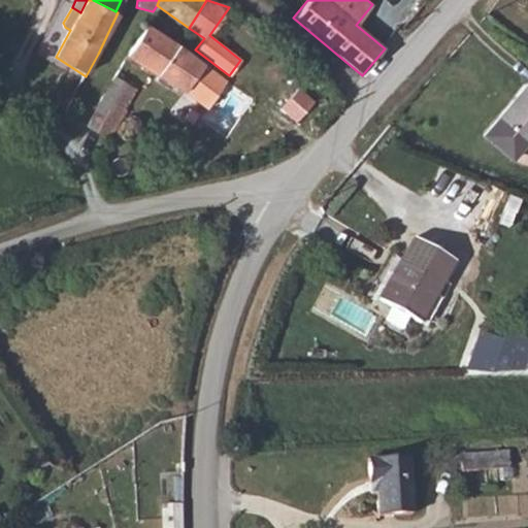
[(239,92),(225,80),(184,48),(145,25),(128,57),(185,90),(202,105),(207,108),(216,99),(227,108),(239,92)]
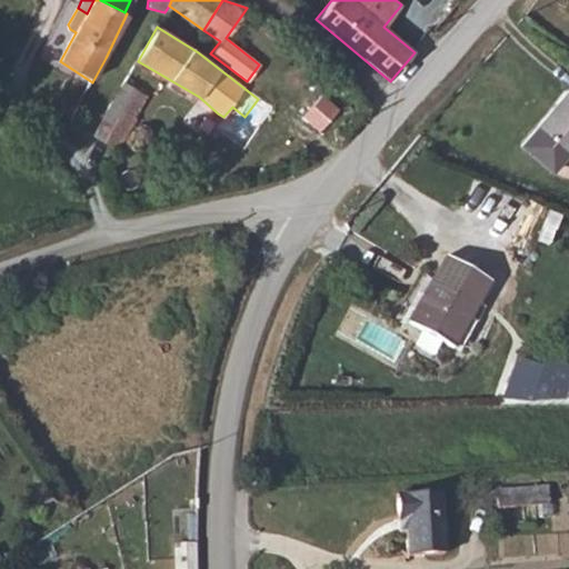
[(505,127),(532,159),(558,137),(566,147),(568,143),(568,78),(562,83),(559,80),(505,127)]
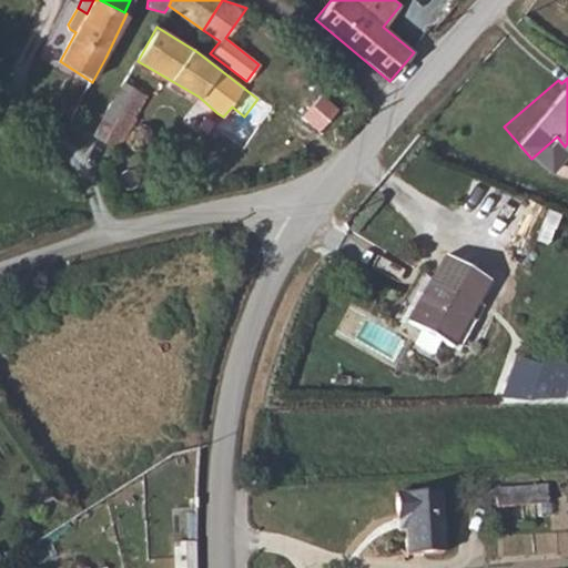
[(94,137),(109,144),(118,149),(146,95),(124,82),(94,137)]
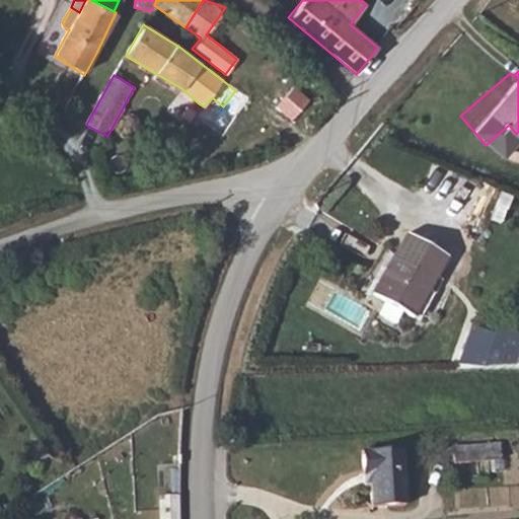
[(308,100),(292,86),(276,106),(292,120),(308,100)]
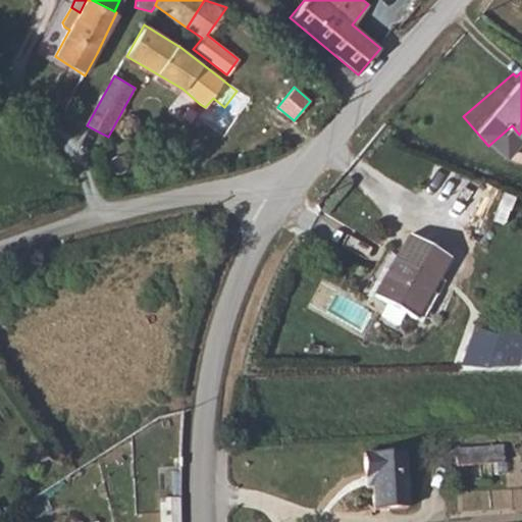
[(413,316),(433,279),(392,258),(372,295),(413,316)]
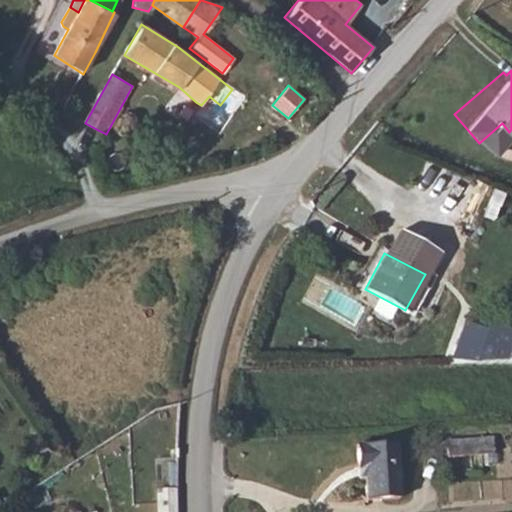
[(511,338),(511,332),(465,316),(449,358),(505,359),(511,338)]
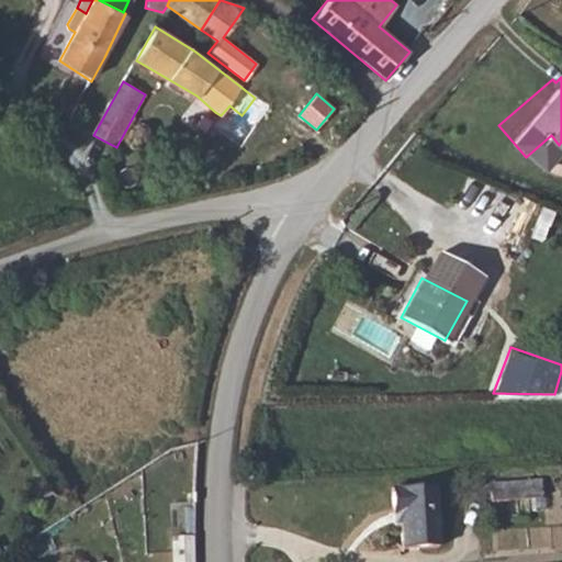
[(530,482),(482,485),(483,502),(531,499),(530,482)]
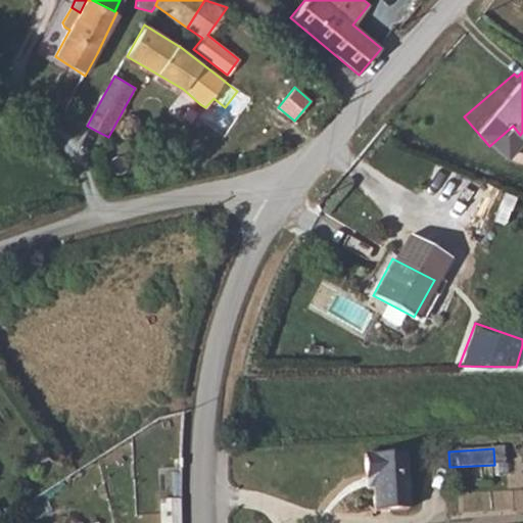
[(397,455),(353,457),(354,479),(364,479),(367,513),(400,510),(397,455)]
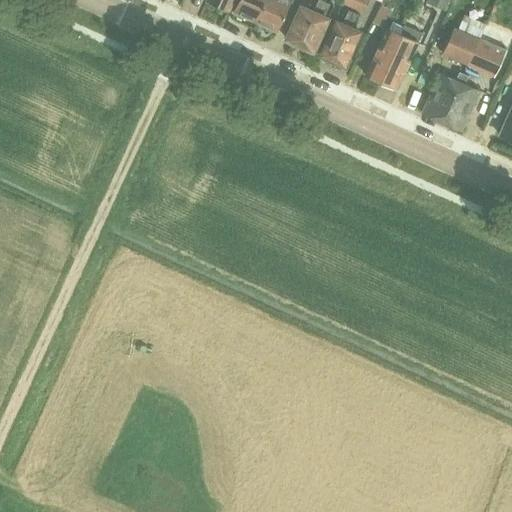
[(230,10),(234,0),(207,0),(210,1),(210,4),(216,7),(219,5),(230,10)]
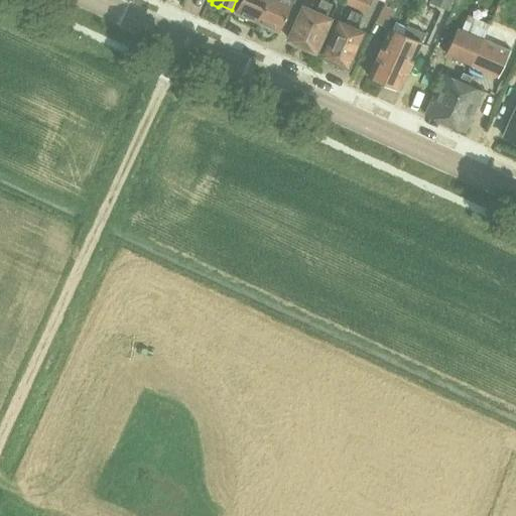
[(240,0),(236,10),(238,11),(239,16),(245,19),(249,16),(258,20),(267,0),(240,0)]
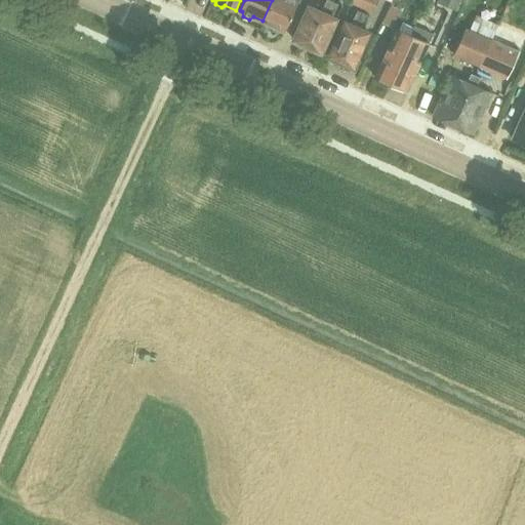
[(272,0),(263,21),(272,25),(272,31),(278,33),(282,30),(285,31),(298,2),(293,0),(272,0)]
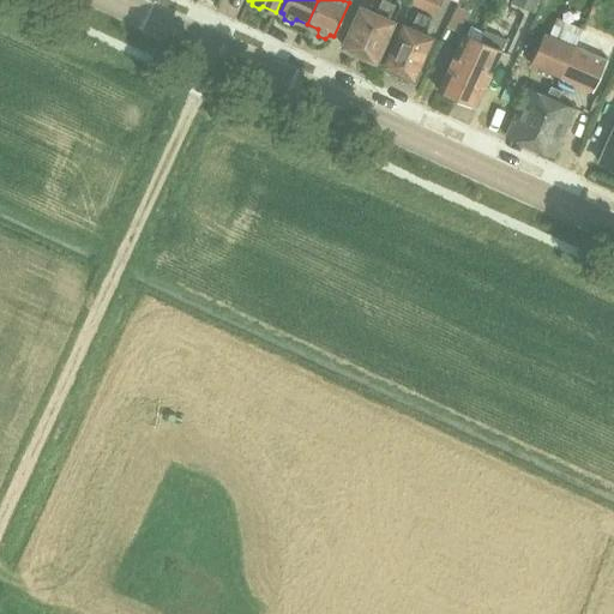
[(387,0),(381,0),(378,13),(361,6),(343,44),(377,60),(393,20),(392,20),(398,5),(387,0)]
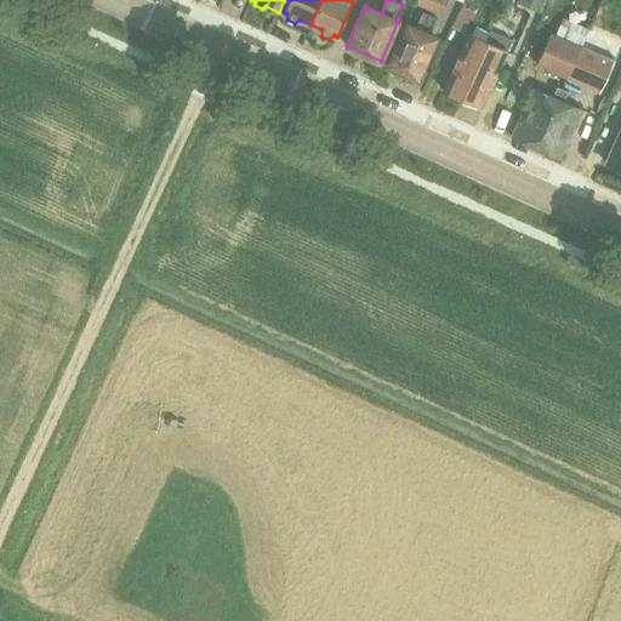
[(417,0),(416,5),(440,16),(446,0),(417,0)]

————

» **TASK TO COMPLETE**: What is needed is the whole listing again, exactly as written, with the images left out.

» **SOLUTION**:
[(239,92),(225,80),(184,48),(145,25),(128,57),(185,90),(202,105),(207,108),(216,99),(227,108),(239,92)]
[(505,127),(532,159),(558,137),(566,147),(568,143),(568,78),(562,83),(559,80),(505,127)]
[(94,137),(109,144),(118,149),(146,95),(124,82),(94,137)]
[(308,100),(292,86),(276,106),(292,120),(308,100)]
[(413,316),(433,279),(392,258),(372,295),(413,316)]
[(511,338),(511,332),(465,316),(449,358),(505,359),(511,338)]
[(530,482),(482,485),(483,502),(531,499),(530,482)]
[(397,455),(353,457),(354,479),(364,479),(367,513),(400,510),(397,455)]
[(230,10),(234,0),(207,0),(210,1),(210,4),(216,7),(219,5),(230,10)]
[(240,0),(236,10),(238,11),(239,16),(245,19),(249,16),(258,20),(267,0),(240,0)]
[(272,0),(263,21),(272,25),(272,31),(278,33),(282,30),(285,31),(298,2),(293,0),(272,0)]
[(387,0),(381,0),(378,13),(361,6),(343,44),(377,60),(393,20),(392,20),(398,5),(387,0)]
[(417,0),(416,5),(440,16),(446,0),(417,0)]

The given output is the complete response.